Please set down every line of the records below exactly, without the pictures.

Data entries

■ ■ ■ ■ ■ ■ ■

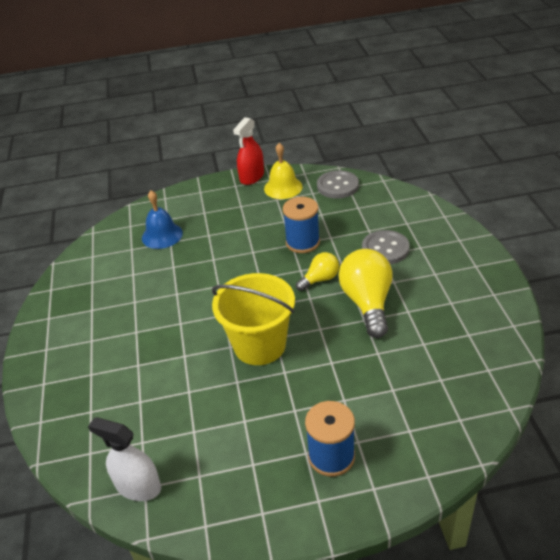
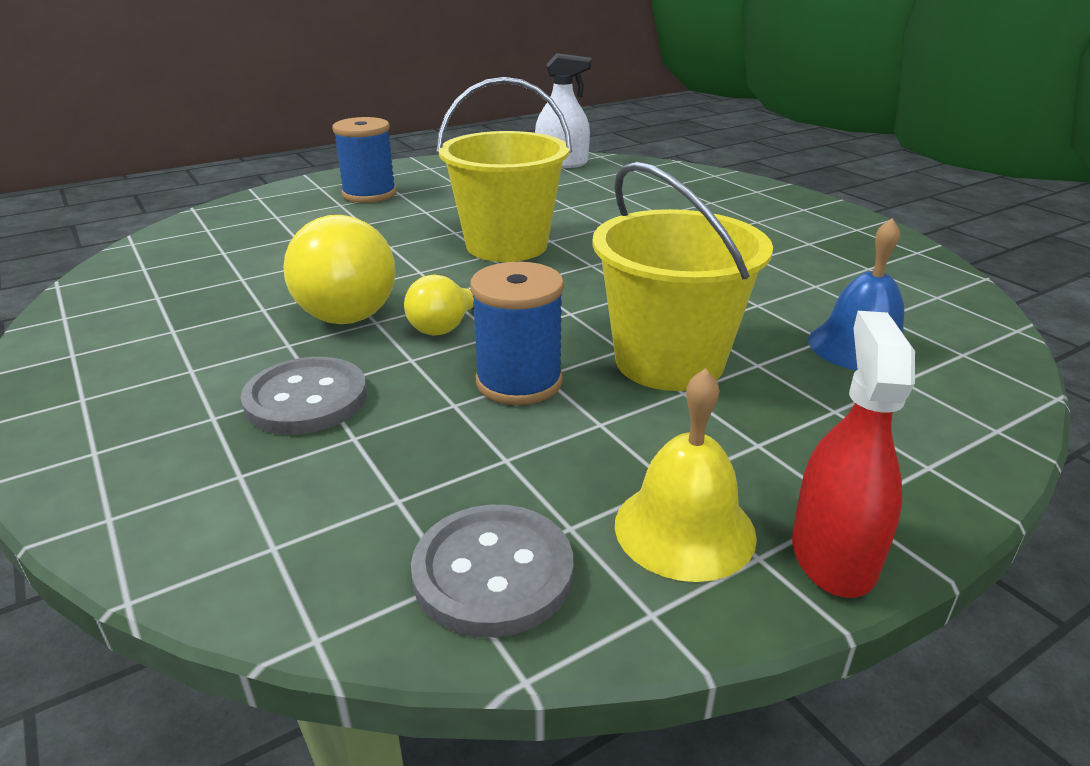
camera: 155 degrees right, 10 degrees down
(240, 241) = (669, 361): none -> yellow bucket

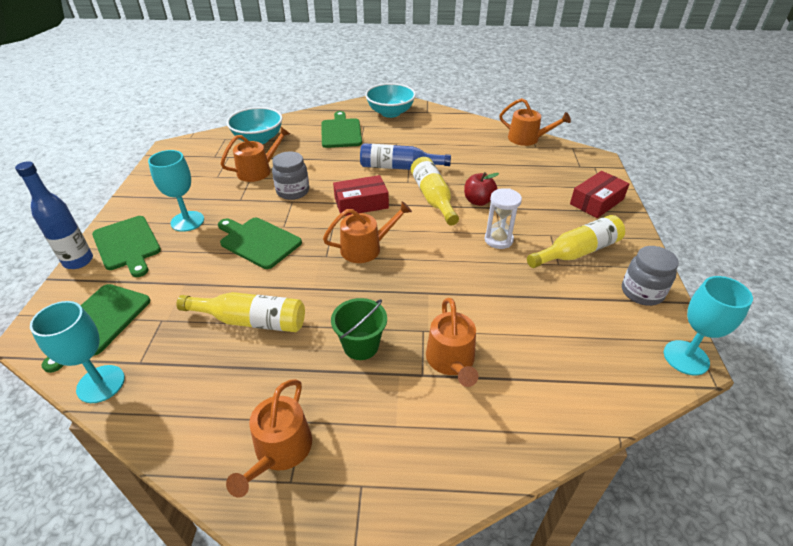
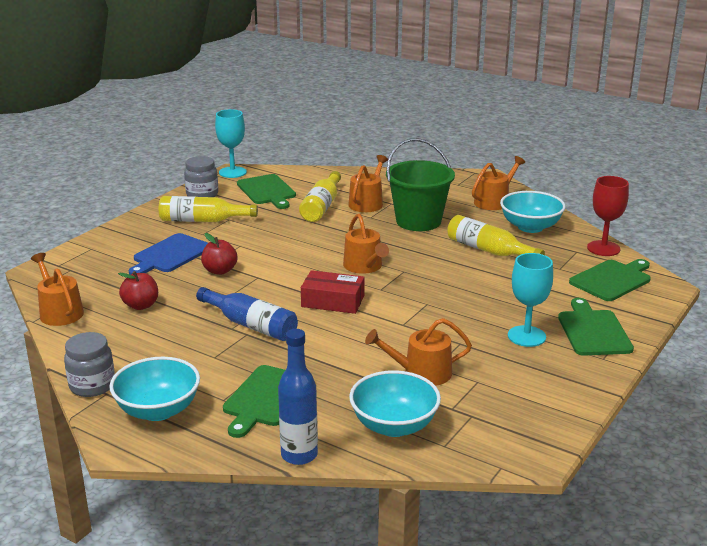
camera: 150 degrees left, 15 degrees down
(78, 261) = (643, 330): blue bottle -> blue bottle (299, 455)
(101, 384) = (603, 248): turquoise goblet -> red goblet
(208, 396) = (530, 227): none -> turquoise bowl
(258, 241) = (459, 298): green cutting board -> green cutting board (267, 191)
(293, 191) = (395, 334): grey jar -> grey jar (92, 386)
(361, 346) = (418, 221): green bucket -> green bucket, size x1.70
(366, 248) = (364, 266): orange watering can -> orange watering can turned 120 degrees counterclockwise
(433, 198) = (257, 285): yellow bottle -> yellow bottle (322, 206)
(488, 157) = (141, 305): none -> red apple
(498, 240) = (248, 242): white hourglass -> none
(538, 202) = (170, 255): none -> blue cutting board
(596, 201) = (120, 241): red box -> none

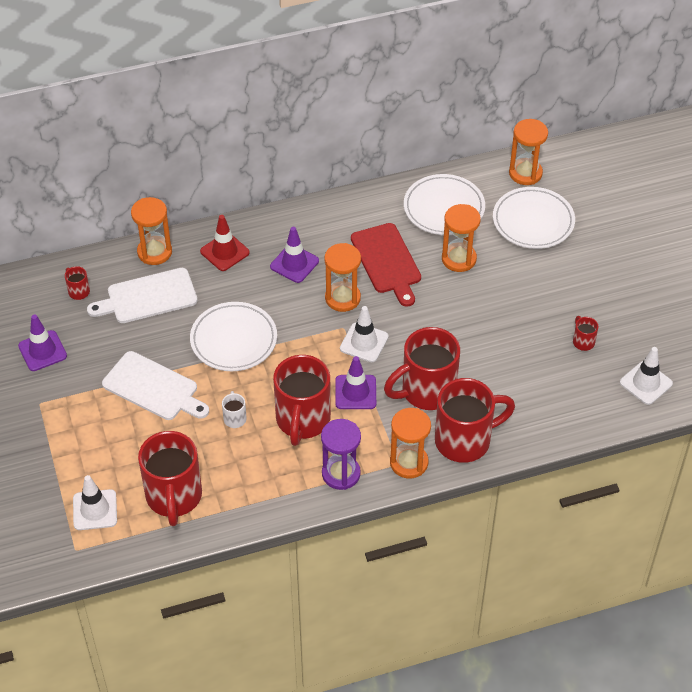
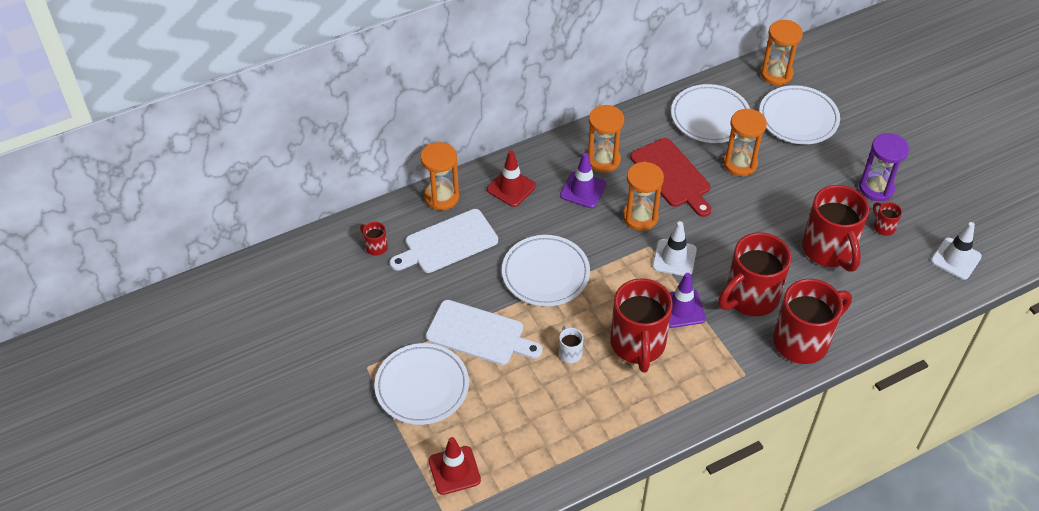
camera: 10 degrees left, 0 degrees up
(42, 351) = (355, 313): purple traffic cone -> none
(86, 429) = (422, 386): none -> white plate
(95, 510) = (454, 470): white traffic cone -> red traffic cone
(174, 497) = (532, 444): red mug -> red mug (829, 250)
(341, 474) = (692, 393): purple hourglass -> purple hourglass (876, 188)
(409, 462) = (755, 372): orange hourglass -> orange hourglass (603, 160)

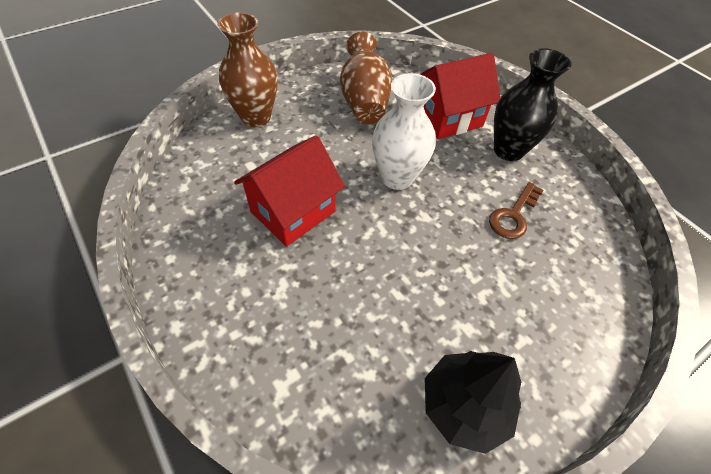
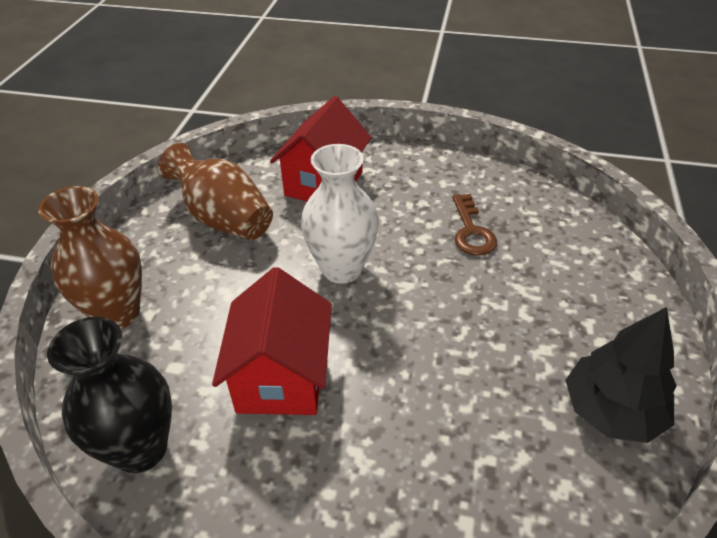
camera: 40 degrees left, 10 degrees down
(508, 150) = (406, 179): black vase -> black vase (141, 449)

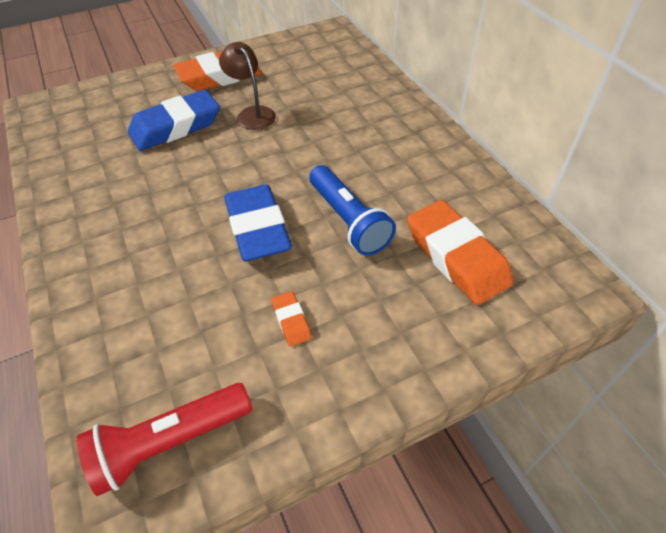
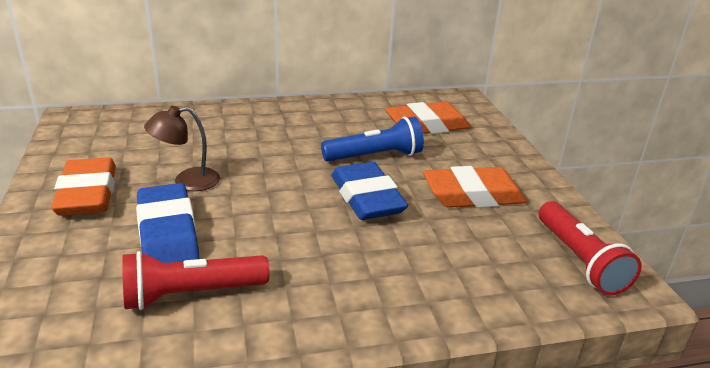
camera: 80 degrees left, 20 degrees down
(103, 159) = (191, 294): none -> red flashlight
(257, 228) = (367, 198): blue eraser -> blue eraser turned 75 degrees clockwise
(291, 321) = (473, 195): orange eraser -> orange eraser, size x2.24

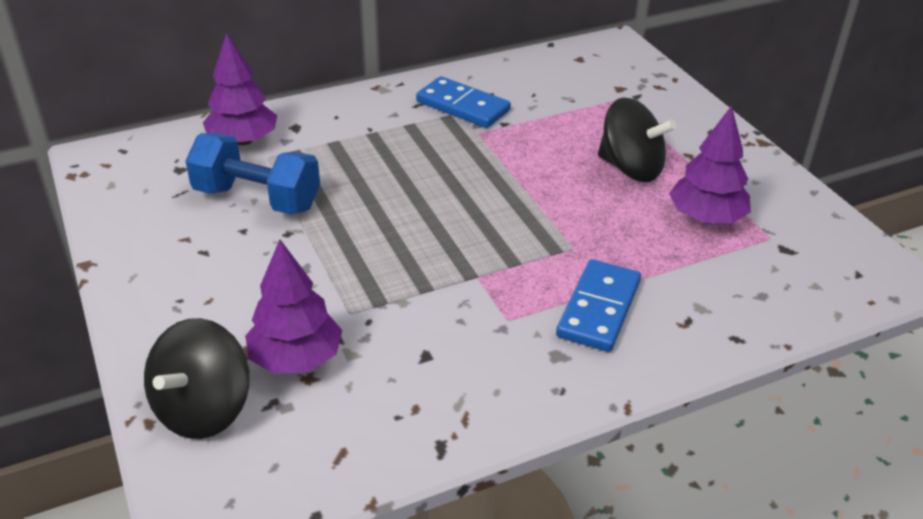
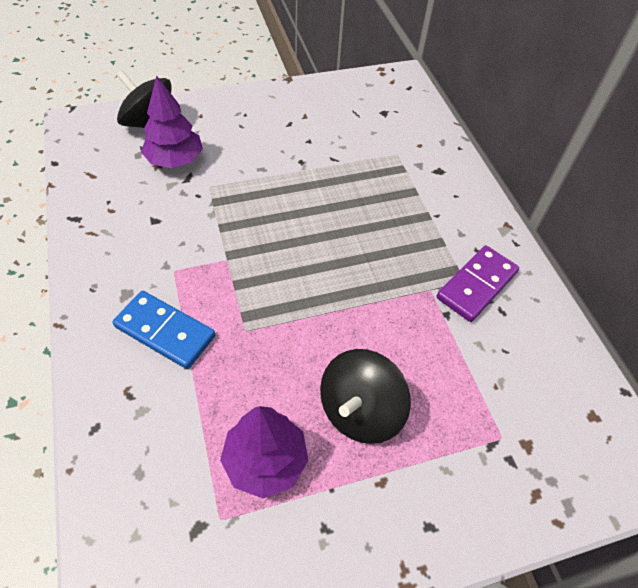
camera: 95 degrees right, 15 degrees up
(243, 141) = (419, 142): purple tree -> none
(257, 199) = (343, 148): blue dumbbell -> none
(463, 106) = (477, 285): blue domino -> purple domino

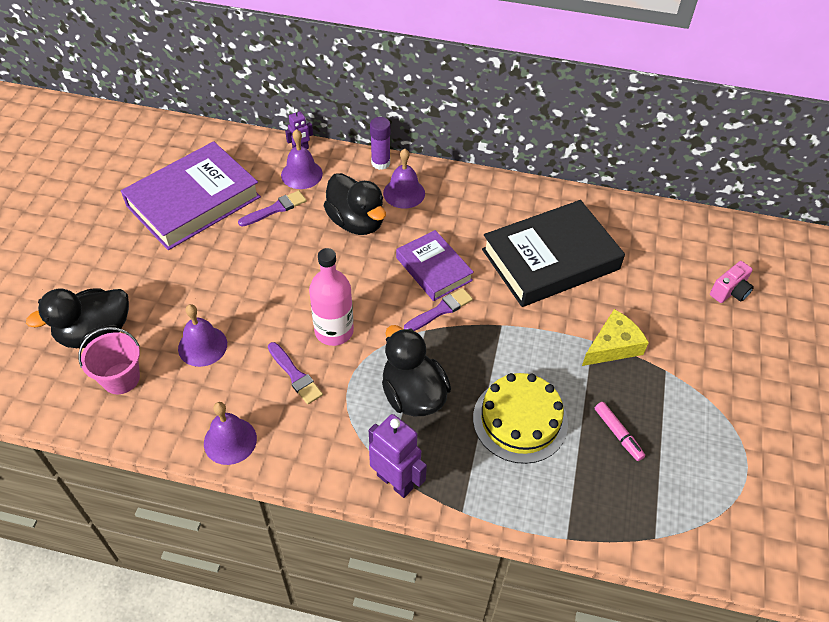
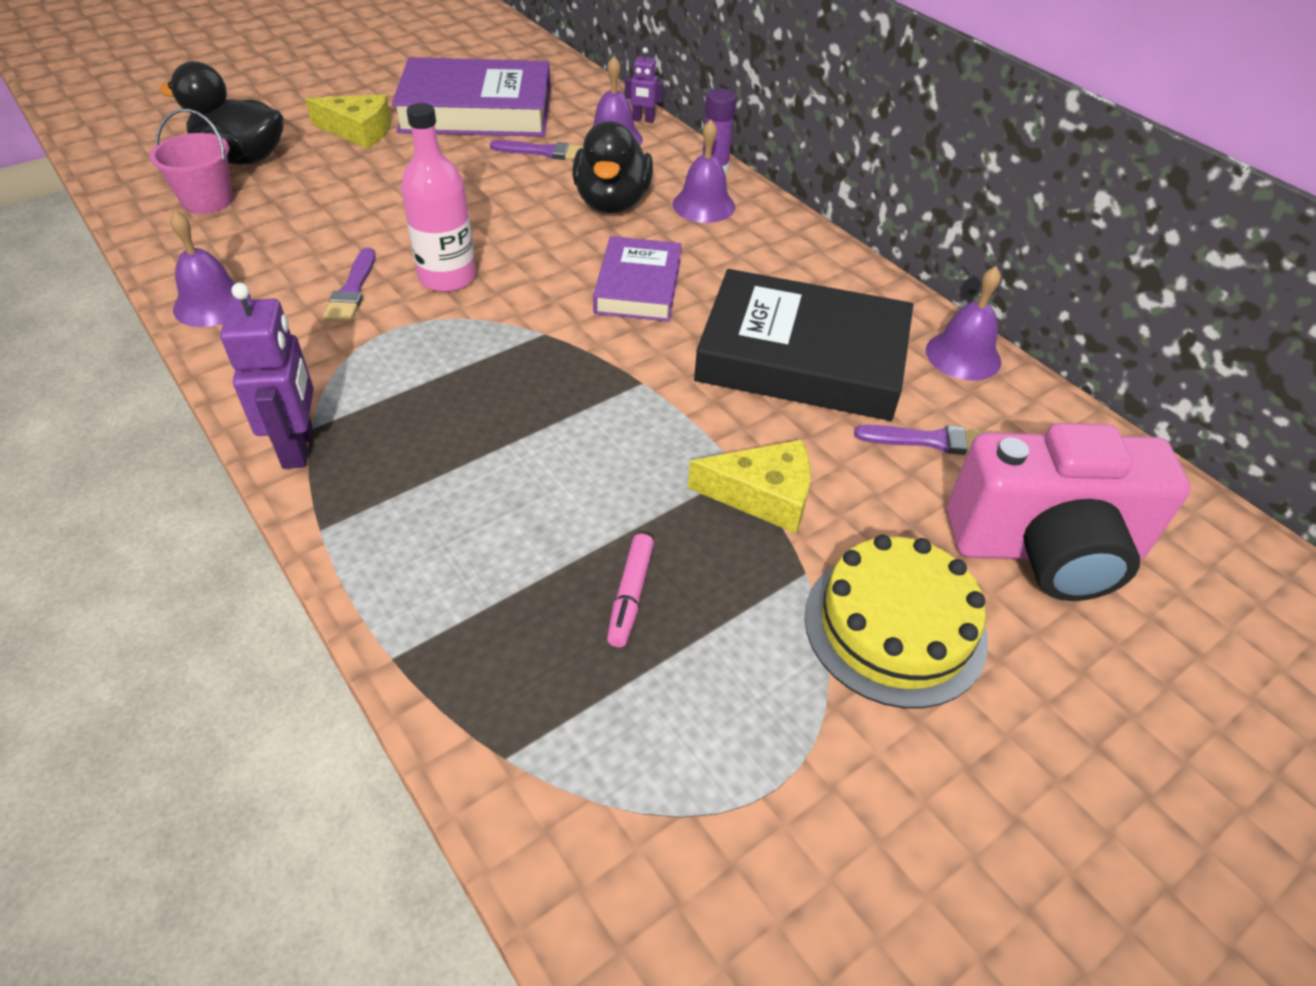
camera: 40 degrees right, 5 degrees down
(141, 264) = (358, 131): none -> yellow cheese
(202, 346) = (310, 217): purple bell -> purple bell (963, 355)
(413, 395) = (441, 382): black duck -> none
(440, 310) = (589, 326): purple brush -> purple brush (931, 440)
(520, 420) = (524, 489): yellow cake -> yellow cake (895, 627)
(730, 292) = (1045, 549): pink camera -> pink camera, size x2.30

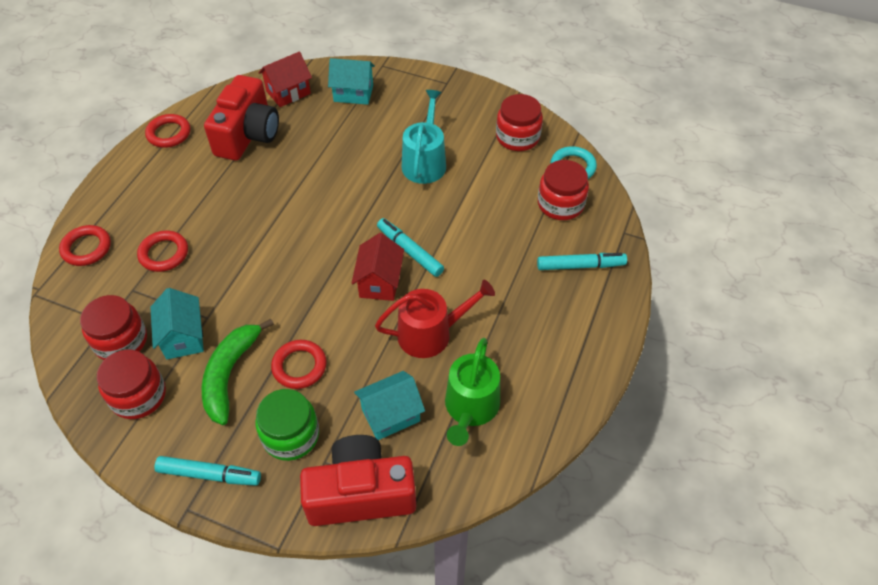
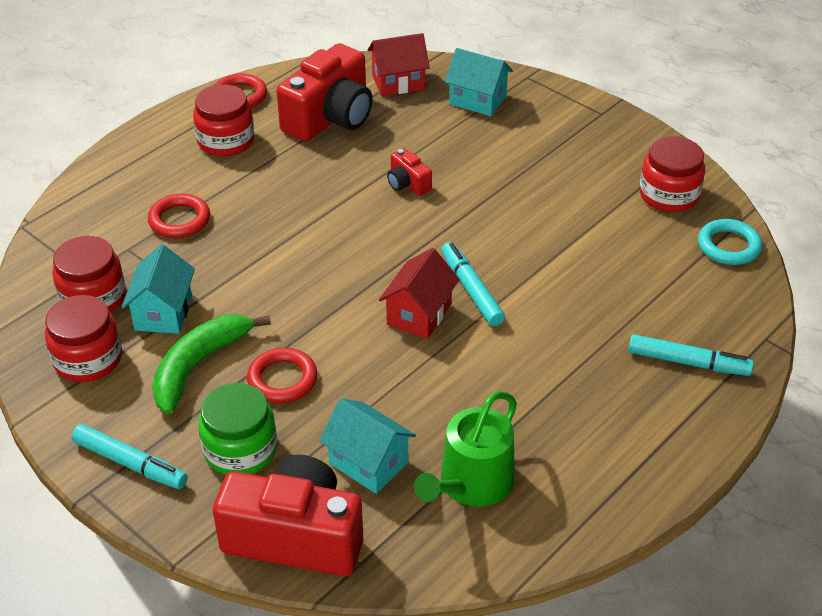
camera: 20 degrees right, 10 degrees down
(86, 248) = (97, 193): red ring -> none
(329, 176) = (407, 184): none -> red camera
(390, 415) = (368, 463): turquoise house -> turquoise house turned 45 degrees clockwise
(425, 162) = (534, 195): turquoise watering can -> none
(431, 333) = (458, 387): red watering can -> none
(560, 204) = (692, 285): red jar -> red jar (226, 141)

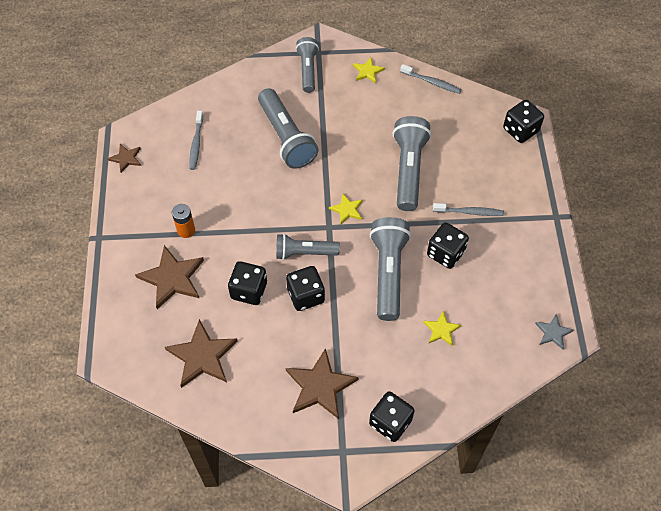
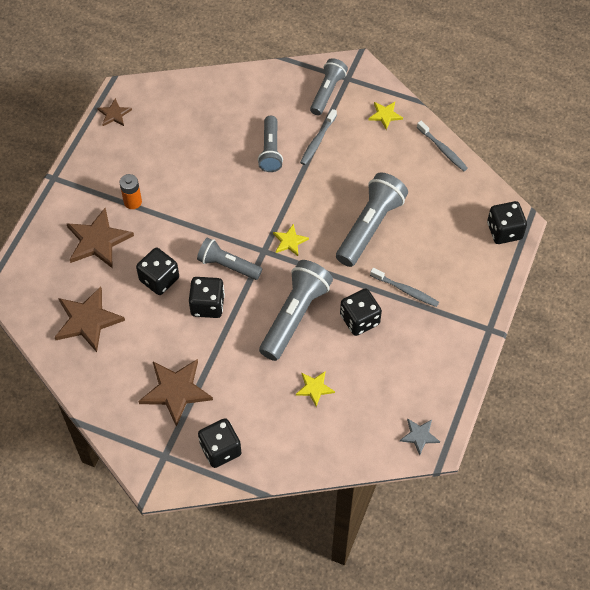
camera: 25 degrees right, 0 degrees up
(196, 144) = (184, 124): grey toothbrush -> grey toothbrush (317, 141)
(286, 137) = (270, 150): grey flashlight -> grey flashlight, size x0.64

■ ■ ■ ■ ■ ■ ■

Completed task:
camera: 155 degrees right, 10 degrees down
(240, 241) = (669, 361): none -> yellow bucket

camera: 150 degrees left, 15 degrees down
(78, 261) = (643, 330): blue bottle -> blue bottle (299, 455)
(101, 384) = (603, 248): turquoise goblet -> red goblet
(208, 396) = (530, 227): none -> turquoise bowl
(258, 241) = (459, 298): green cutting board -> green cutting board (267, 191)
(293, 191) = (395, 334): grey jar -> grey jar (92, 386)
(361, 346) = (418, 221): green bucket -> green bucket, size x1.70
(366, 248) = (364, 266): orange watering can -> orange watering can turned 120 degrees counterclockwise
(433, 198) = (257, 285): yellow bottle -> yellow bottle (322, 206)
(488, 157) = (141, 305): none -> red apple
(498, 240) = (248, 242): white hourglass -> none
(538, 202) = (170, 255): none -> blue cutting board
(596, 201) = (120, 241): red box -> none

camera: 10 degrees left, 0 degrees up
(42, 351) = (355, 313): purple traffic cone -> none
(86, 429) = (422, 386): none -> white plate
(95, 510) = (454, 470): white traffic cone -> red traffic cone
(174, 497) = (532, 444): red mug -> red mug (829, 250)
(341, 474) = (692, 393): purple hourglass -> purple hourglass (876, 188)
(409, 462) = (755, 372): orange hourglass -> orange hourglass (603, 160)

camera: 40 degrees left, 10 degrees down
(508, 150) = (406, 179): black vase -> black vase (141, 449)

camera: 80 degrees left, 20 degrees down
(103, 159) = (191, 294): none -> red flashlight
(257, 228) = (367, 198): blue eraser -> blue eraser turned 75 degrees clockwise
(291, 321) = (473, 195): orange eraser -> orange eraser, size x2.24

camera: 95 degrees right, 15 degrees up
(243, 141) = (419, 142): purple tree -> none
(257, 199) = (343, 148): blue dumbbell -> none
(463, 106) = (477, 285): blue domino -> purple domino

camera: 40 degrees right, 5 degrees down
(141, 264) = (358, 131): none -> yellow cheese
(202, 346) = (310, 217): purple bell -> purple bell (963, 355)
(413, 395) = (441, 382): black duck -> none
(440, 310) = (589, 326): purple brush -> purple brush (931, 440)
(520, 420) = (524, 489): yellow cake -> yellow cake (895, 627)
(730, 292) = (1045, 549): pink camera -> pink camera, size x2.30

camera: 20 degrees right, 10 degrees down
(86, 248) = (97, 193): red ring -> none
(329, 176) = (407, 184): none -> red camera
(390, 415) = (368, 463): turquoise house -> turquoise house turned 45 degrees clockwise
(425, 162) = (534, 195): turquoise watering can -> none
(431, 333) = (458, 387): red watering can -> none
(560, 204) = (692, 285): red jar -> red jar (226, 141)

camera: 25 degrees right, 0 degrees up
(196, 144) = (184, 124): grey toothbrush -> grey toothbrush (317, 141)
(286, 137) = (270, 150): grey flashlight -> grey flashlight, size x0.64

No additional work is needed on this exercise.